• **EXCERPTED RECORDS**:
------------
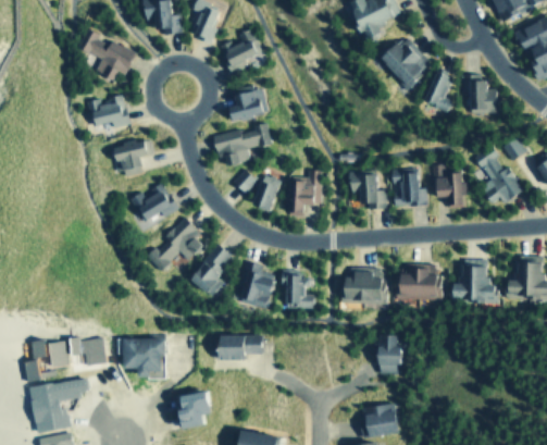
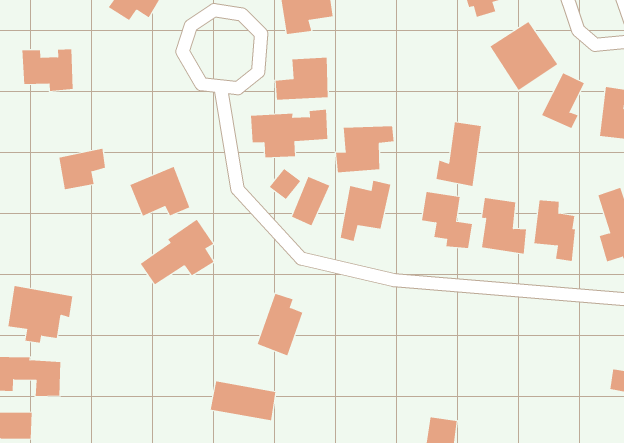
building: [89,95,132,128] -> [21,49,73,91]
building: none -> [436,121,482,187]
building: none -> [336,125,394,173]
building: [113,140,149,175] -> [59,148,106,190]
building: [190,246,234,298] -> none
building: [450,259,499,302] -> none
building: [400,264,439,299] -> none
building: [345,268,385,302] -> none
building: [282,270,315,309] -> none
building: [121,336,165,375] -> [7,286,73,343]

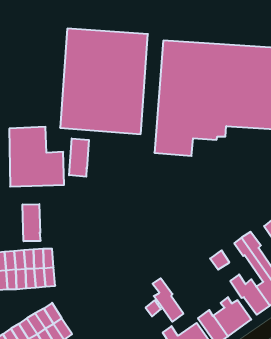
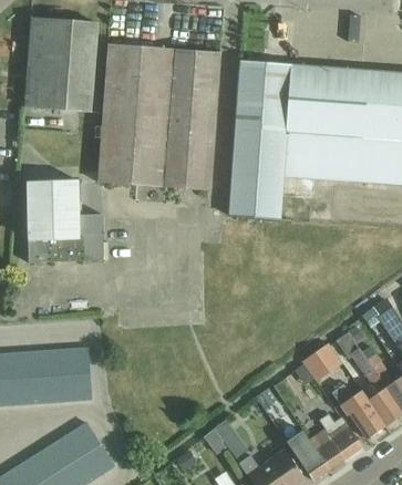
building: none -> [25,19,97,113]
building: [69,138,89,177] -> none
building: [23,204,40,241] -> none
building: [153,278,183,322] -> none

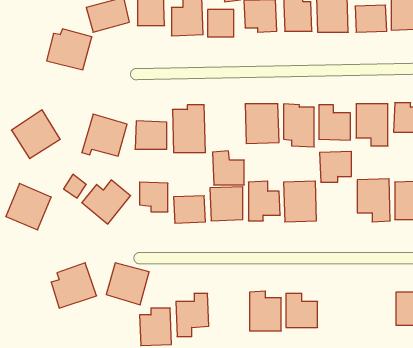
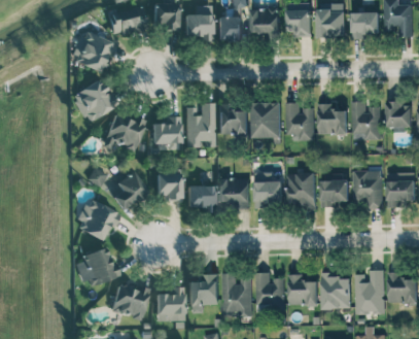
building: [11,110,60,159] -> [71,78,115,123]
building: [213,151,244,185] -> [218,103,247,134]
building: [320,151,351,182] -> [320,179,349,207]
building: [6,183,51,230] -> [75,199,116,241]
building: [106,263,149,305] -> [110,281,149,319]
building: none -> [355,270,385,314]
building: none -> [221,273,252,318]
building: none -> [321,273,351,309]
------------
• **ABOUT THIS EXERCISE**: Retype all the material word for word while skipping any picture it contains.

• **SOLVED EXERCISE**:
building: [89,95,132,128] -> [21,49,73,91]
building: none -> [436,121,482,187]
building: none -> [336,125,394,173]
building: [113,140,149,175] -> [59,148,106,190]
building: [190,246,234,298] -> none
building: [450,259,499,302] -> none
building: [400,264,439,299] -> none
building: [345,268,385,302] -> none
building: [282,270,315,309] -> none
building: [121,336,165,375] -> [7,286,73,343]

building: none -> [25,19,97,113]
building: [69,138,89,177] -> none
building: [23,204,40,241] -> none
building: [153,278,183,322] -> none

building: [11,110,60,159] -> [71,78,115,123]
building: [213,151,244,185] -> [218,103,247,134]
building: [320,151,351,182] -> [320,179,349,207]
building: [6,183,51,230] -> [75,199,116,241]
building: [106,263,149,305] -> [110,281,149,319]
building: none -> [355,270,385,314]
building: none -> [221,273,252,318]
building: none -> [321,273,351,309]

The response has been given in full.